Records excerpted from a collection
== Segment start ==

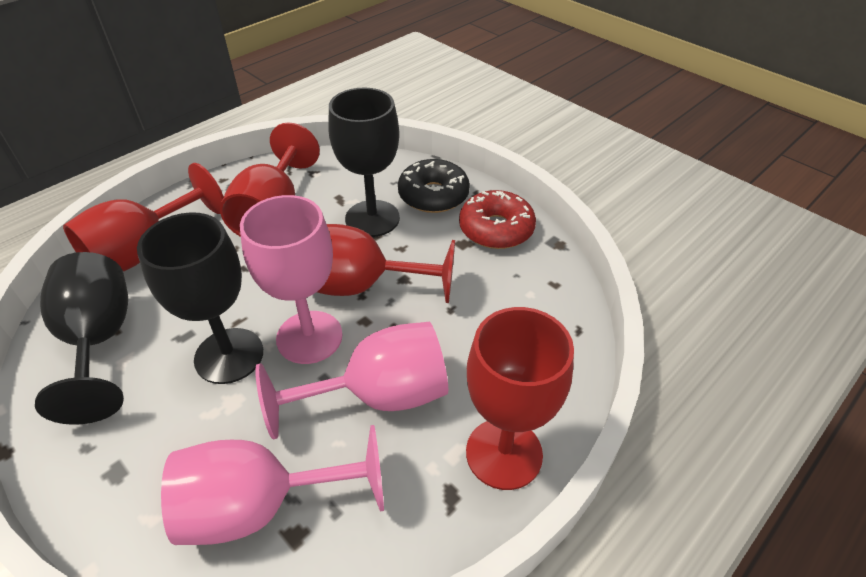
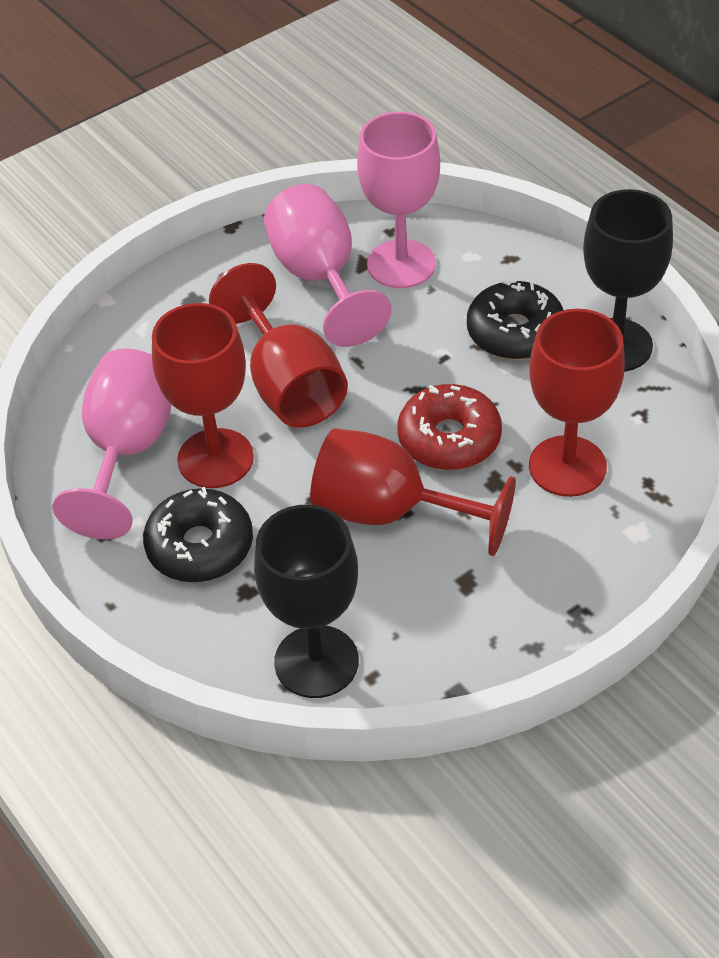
black donut: 1 -> 2
black goblet: 3 -> 2

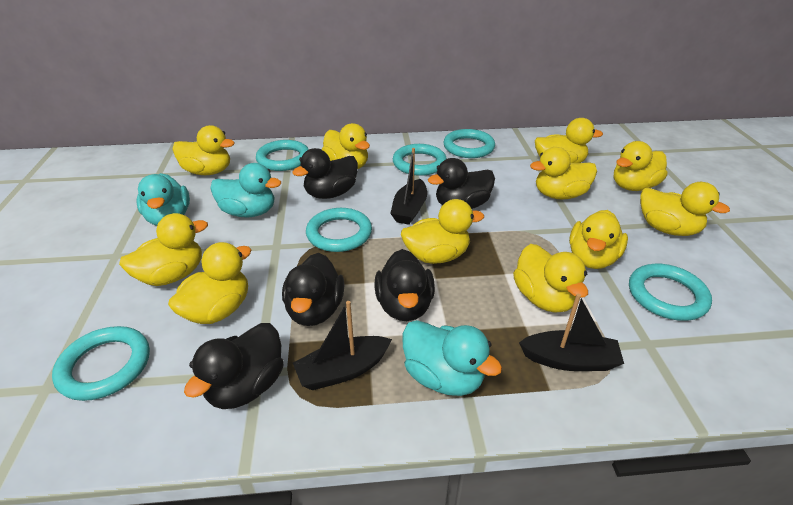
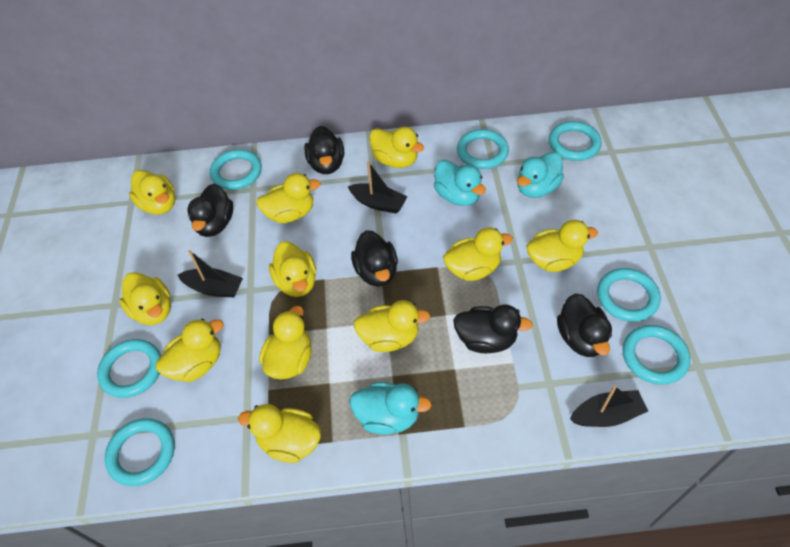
turquoise ring: 6 -> 7

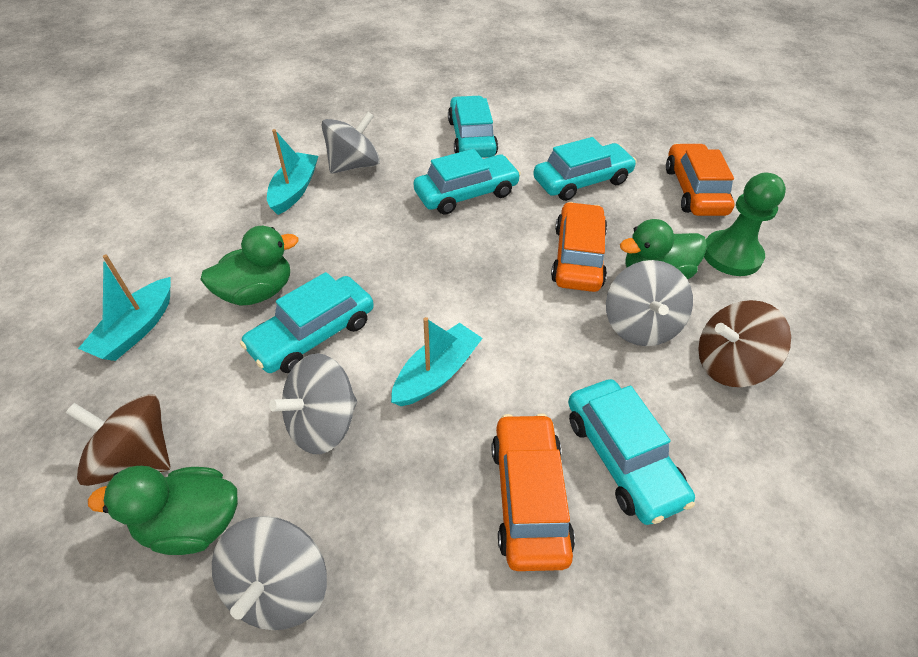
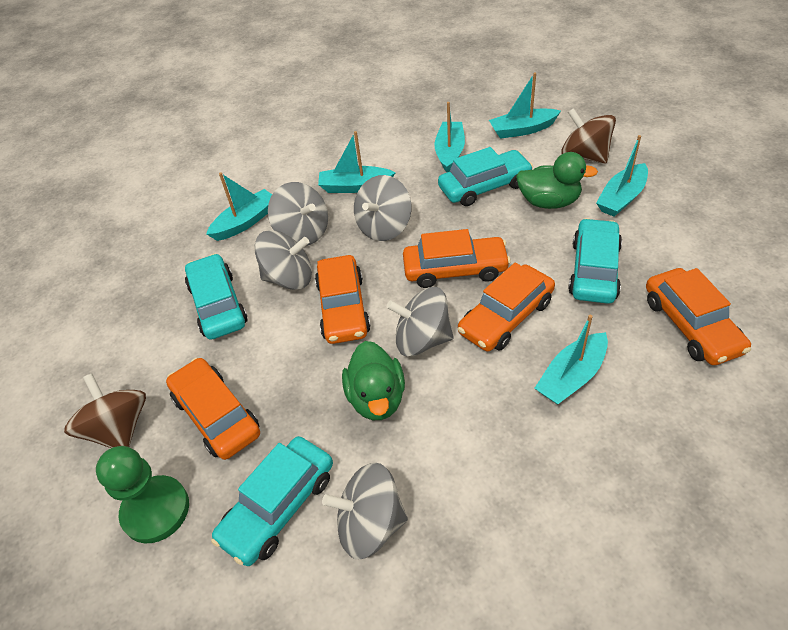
green duck: 3 -> 2
grey spinning top: 4 -> 5
orange car: 3 -> 5
turquoise boat: 3 -> 6
turquoise car: 5 -> 4

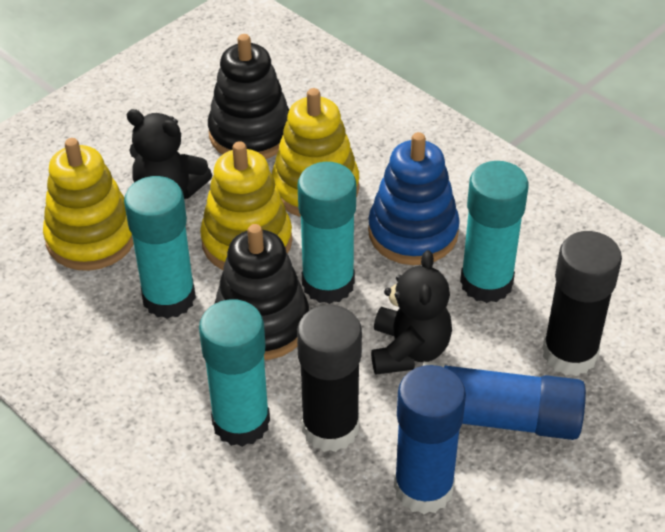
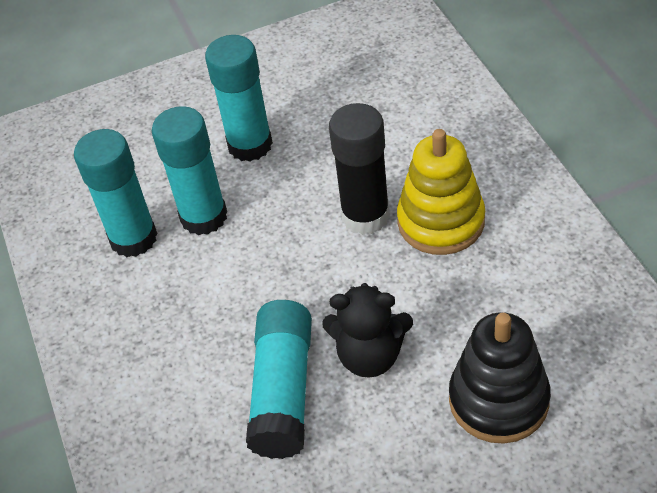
black glue stick: 2 -> 1
black stacking toy: 2 -> 1
black teddy bear: 2 -> 1
blue glue stick: 2 -> 0
blue stacking toy: 1 -> 0
yellow stacking toy: 3 -> 1

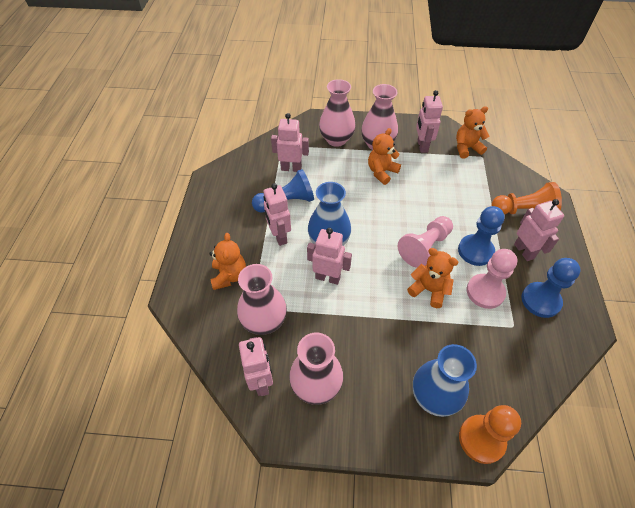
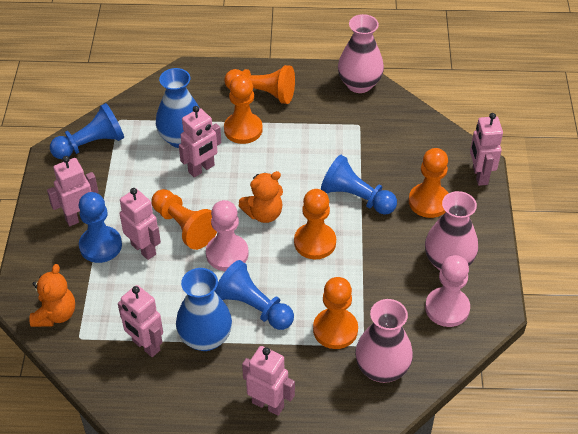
blue pawn: 3 -> 4
orange pawn: 2 -> 6
orange teddy bear: 4 -> 2
pink vase: 4 -> 3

== Segment end ==

EXERCISE BRIEF:
Leave out the pictures and output every record above precisely as given.

ANSWER AREA:
black donut: 1 -> 2
black goblet: 3 -> 2

turquoise ring: 6 -> 7

green duck: 3 -> 2
grey spinning top: 4 -> 5
orange car: 3 -> 5
turquoise boat: 3 -> 6
turquoise car: 5 -> 4

black glue stick: 2 -> 1
black stacking toy: 2 -> 1
black teddy bear: 2 -> 1
blue glue stick: 2 -> 0
blue stacking toy: 1 -> 0
yellow stacking toy: 3 -> 1

blue pawn: 3 -> 4
orange pawn: 2 -> 6
orange teddy bear: 4 -> 2
pink vase: 4 -> 3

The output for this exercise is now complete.